Records for this task start

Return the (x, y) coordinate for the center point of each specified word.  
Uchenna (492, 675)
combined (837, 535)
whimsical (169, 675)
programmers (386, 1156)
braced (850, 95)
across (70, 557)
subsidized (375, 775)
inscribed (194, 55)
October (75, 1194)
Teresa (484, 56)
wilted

Records for this task end

## Exercise description
Please rewrite all of the rows above as a JSON list of strings, one string per line, and leave out any blank lines.

## Full answer
[
  "Return the (x, y) coordinate for the center point of each specified word.  ",
  "Uchenna (492, 675)",
  "combined (837, 535)",
  "whimsical (169, 675)",
  "programmers (386, 1156)",
  "braced (850, 95)",
  "across (70, 557)",
  "subsidized (375, 775)",
  "inscribed (194, 55)",
  "October (75, 1194)",
  "Teresa (484, 56)",
  "wilted"
]